> EXERCISE AIM: Every line below that mentions the word "moved" should be copied out.

> SUPPLIED RECORDS:
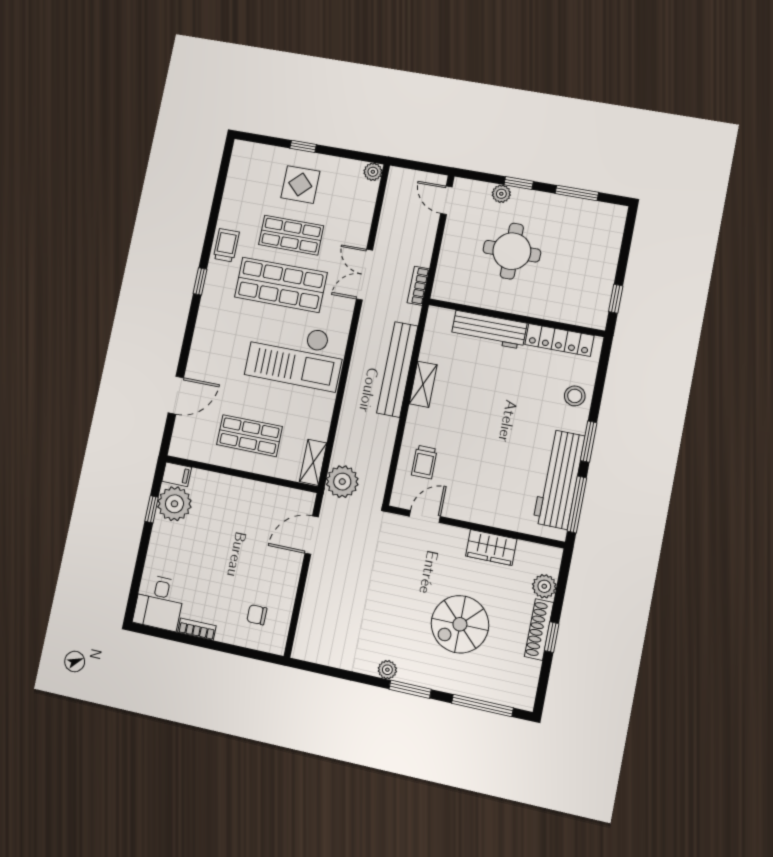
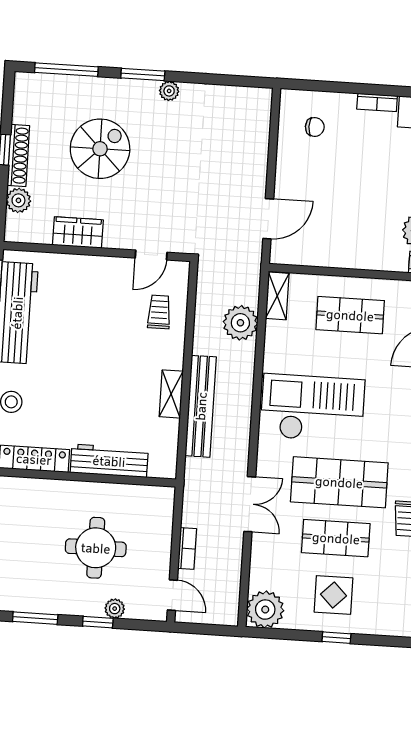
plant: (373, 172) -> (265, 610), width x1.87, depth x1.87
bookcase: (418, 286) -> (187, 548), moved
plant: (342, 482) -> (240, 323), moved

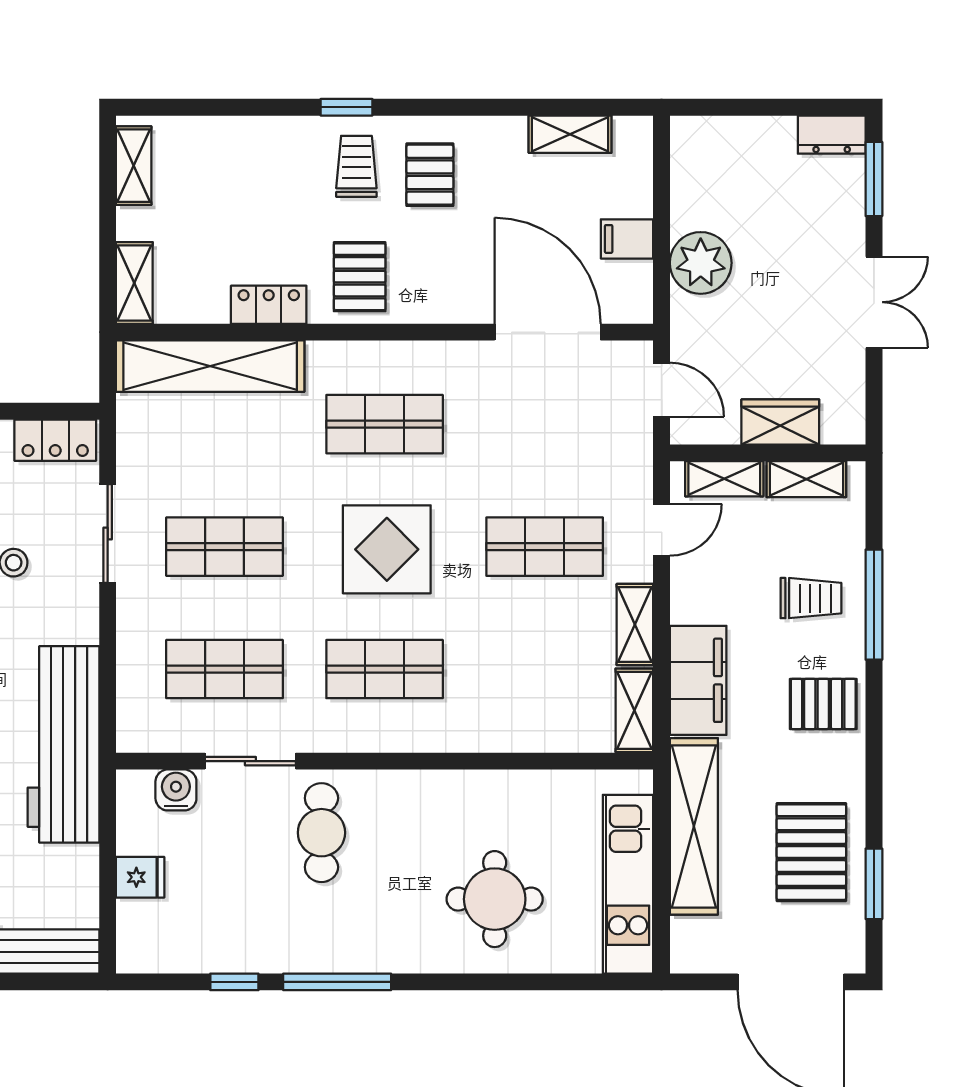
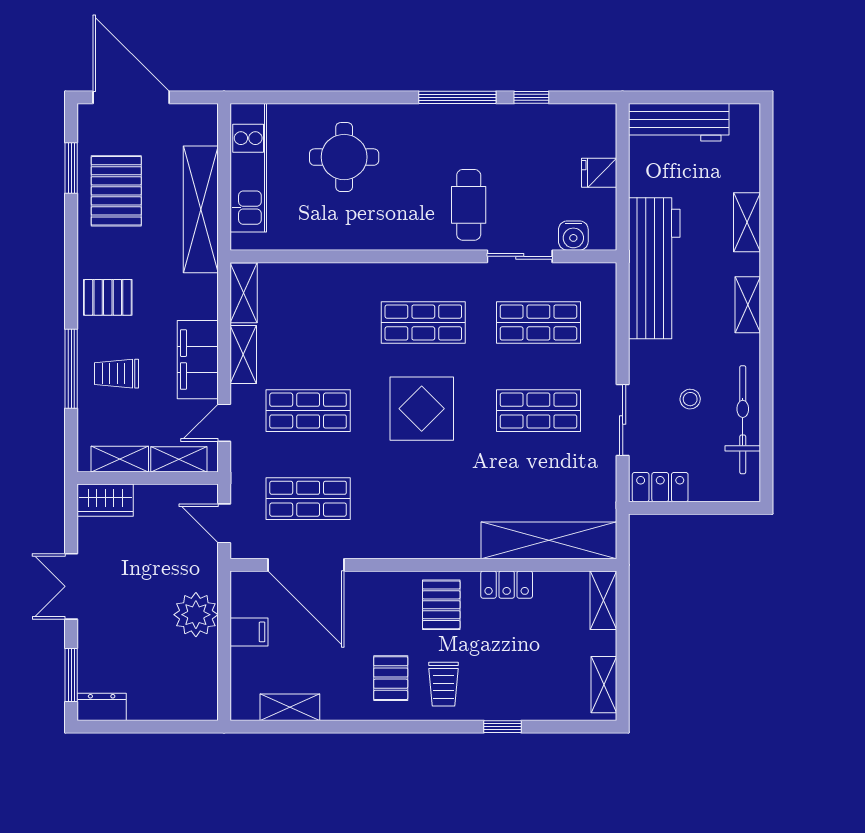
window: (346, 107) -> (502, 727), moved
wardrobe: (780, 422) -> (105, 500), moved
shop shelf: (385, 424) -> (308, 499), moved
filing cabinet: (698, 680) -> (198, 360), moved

> SOLUTION BELOW:
bookcase: (418, 286) -> (187, 548), moved
plant: (342, 482) -> (240, 323), moved
window: (346, 107) -> (502, 727), moved
wardrobe: (780, 422) -> (105, 500), moved
shop shelf: (385, 424) -> (308, 499), moved
filing cabinet: (698, 680) -> (198, 360), moved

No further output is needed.